[Data items]

* * *

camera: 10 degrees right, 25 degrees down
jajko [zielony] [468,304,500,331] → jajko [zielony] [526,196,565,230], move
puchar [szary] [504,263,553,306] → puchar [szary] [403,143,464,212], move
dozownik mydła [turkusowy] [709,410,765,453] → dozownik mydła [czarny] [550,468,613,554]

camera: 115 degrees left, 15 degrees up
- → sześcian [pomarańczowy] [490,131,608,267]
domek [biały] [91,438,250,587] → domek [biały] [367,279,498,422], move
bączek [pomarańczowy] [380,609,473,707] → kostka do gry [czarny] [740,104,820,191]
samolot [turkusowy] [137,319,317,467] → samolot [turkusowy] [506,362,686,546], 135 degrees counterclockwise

* * *

Task requirements:
Reproduce the lines from the one with "dozownik mydła [turkusowy]" to the end of the data exactly, leaving out every earlier line.

Response to the exercise:
dozownik mydła [turkusowy] [709,410,765,453] → dozownik mydła [czarny] [550,468,613,554]

camera: 115 degrees left, 15 degrees up
- → sześcian [pomarańczowy] [490,131,608,267]
domek [biały] [91,438,250,587] → domek [biały] [367,279,498,422], move
bączek [pomarańczowy] [380,609,473,707] → kostka do gry [czarny] [740,104,820,191]
samolot [turkusowy] [137,319,317,467] → samolot [turkusowy] [506,362,686,546], 135 degrees counterclockwise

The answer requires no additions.